*Task instructions*: Wherever a line holds the word "green", copy that line from the data.

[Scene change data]
◆ ◆ ◆
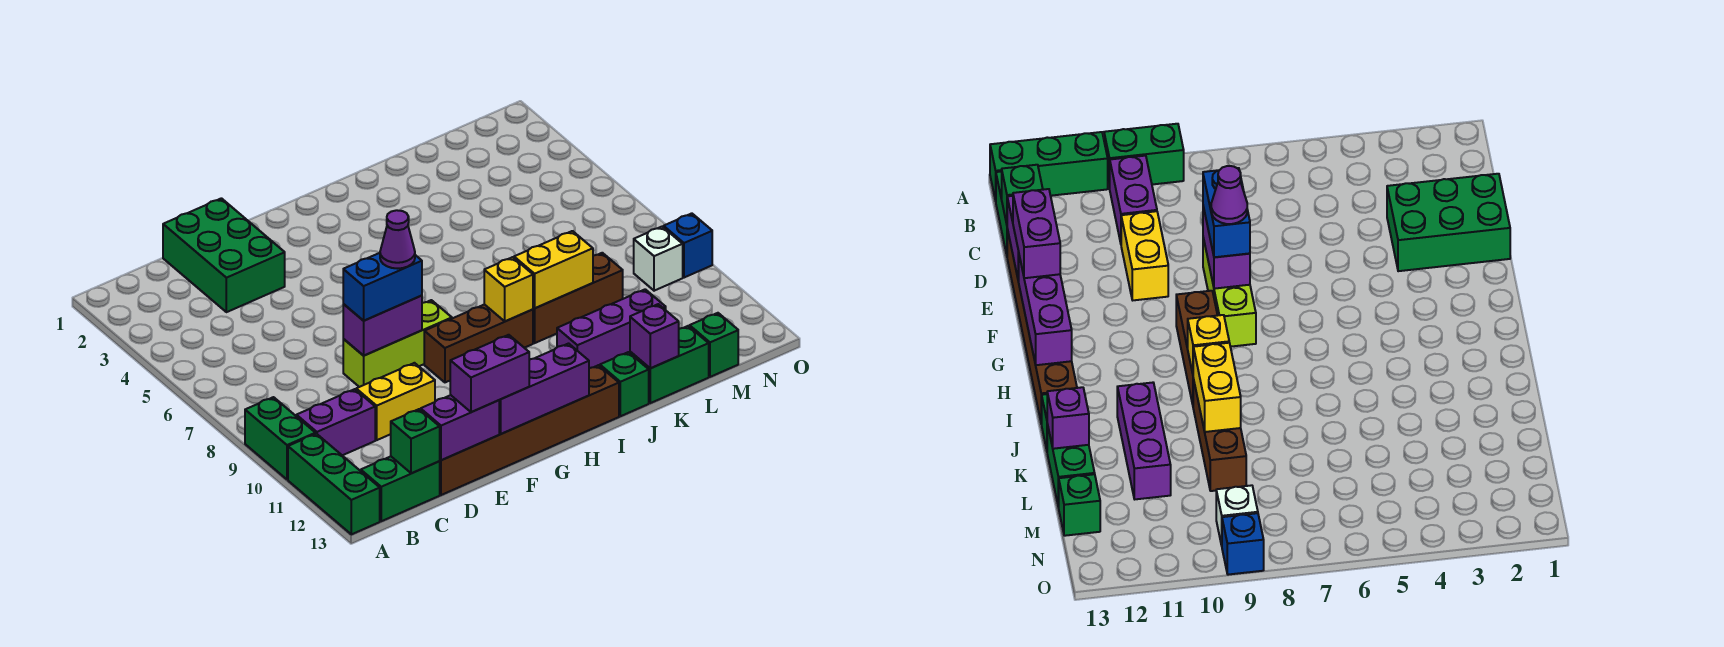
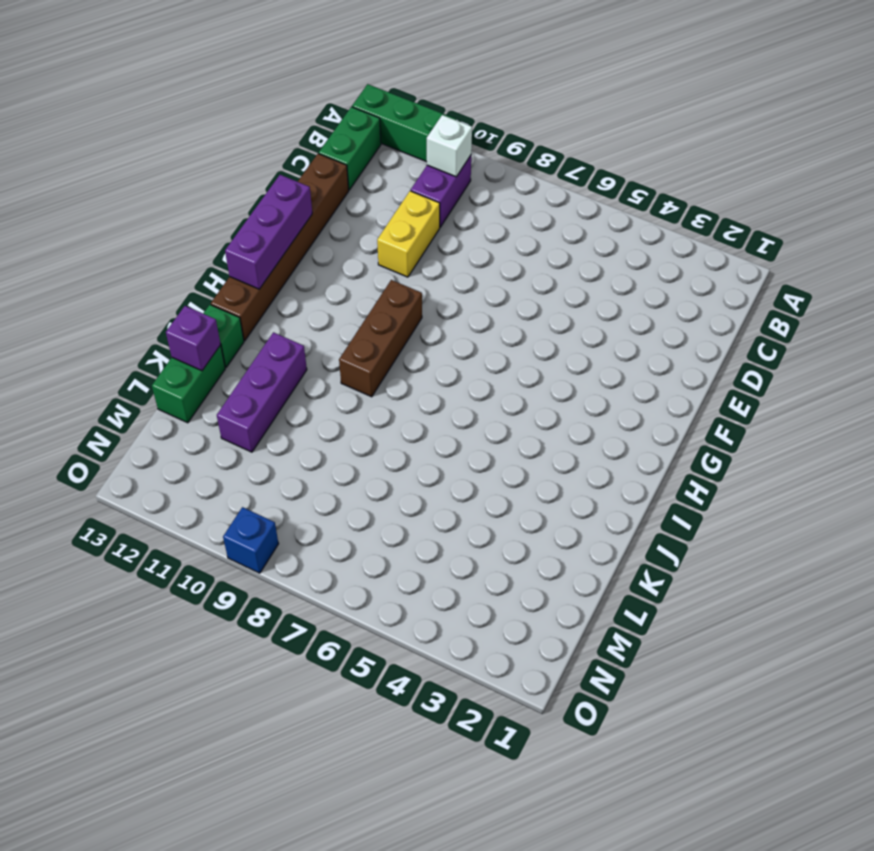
white brick B10 level 2 -> white brick N9 level 1
none -> green brick A9:A10 level 1
none -> green brick D1:E3 level 1
none -> lime brick E8:G8 level 1

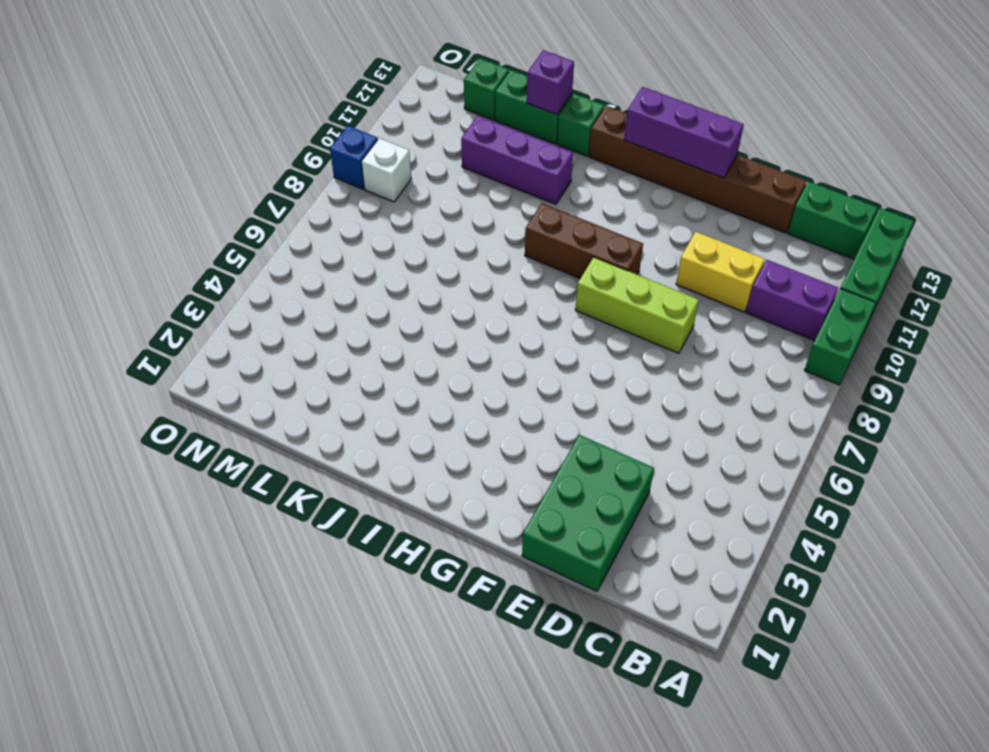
none -> brown brick J9:L9 level 1
none -> green brick C13 level 2
none -> purple brick D13:E13 level 2

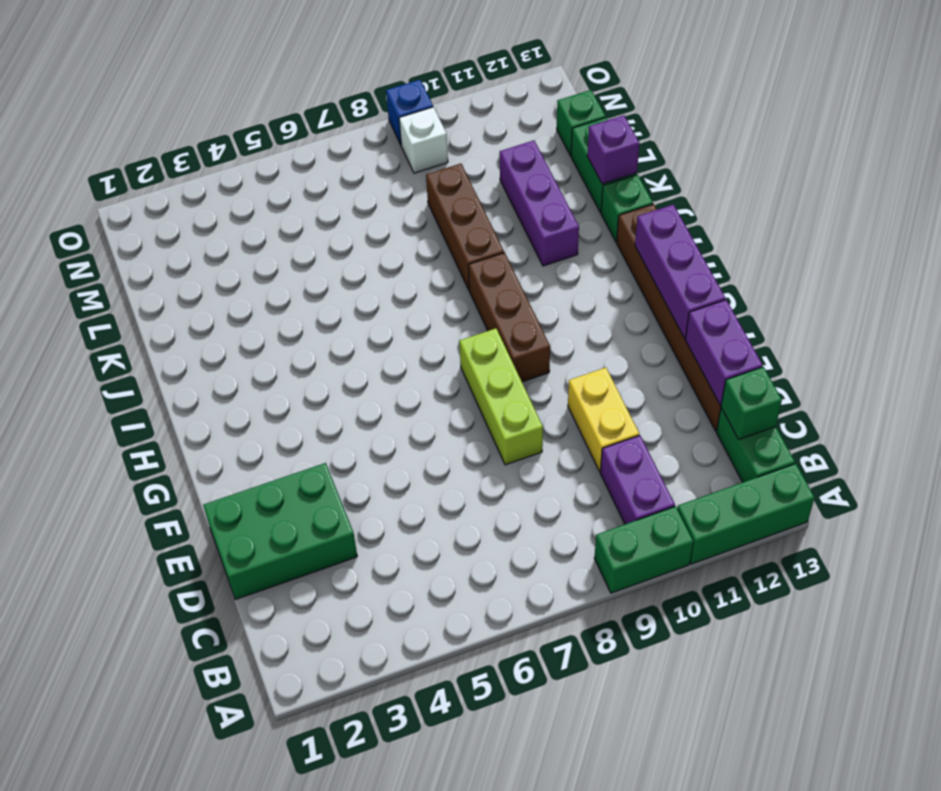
none -> purple brick E8:F8 level 2
none -> yellow brick I9 level 2
none -> yellow brick J9:K9 level 2

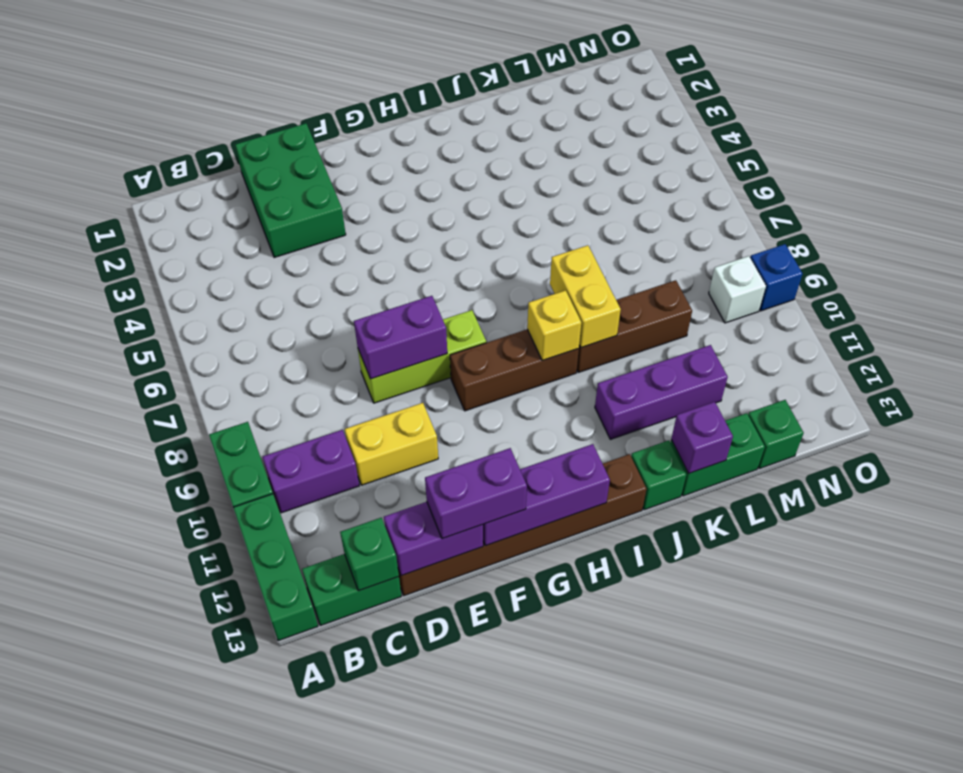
yellow brick J8:J9 level 2 -> yellow brick J9:K9 level 2
none -> blue brick E8:F8 level 3
none -> purple cone F8 level 4

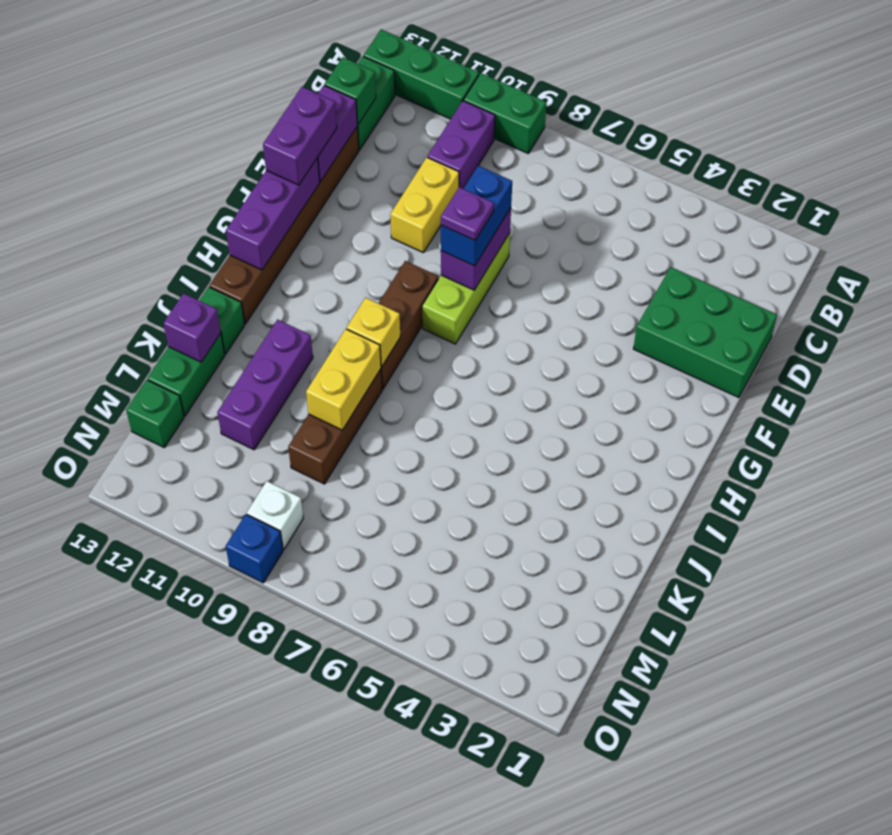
purple plate F8 level 4 -> purple cone F8 level 4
◆ ◆ ◆
*Output for this task*:
none -> green brick A9:A10 level 1
none -> green brick D1:E3 level 1
none -> green brick C13 level 2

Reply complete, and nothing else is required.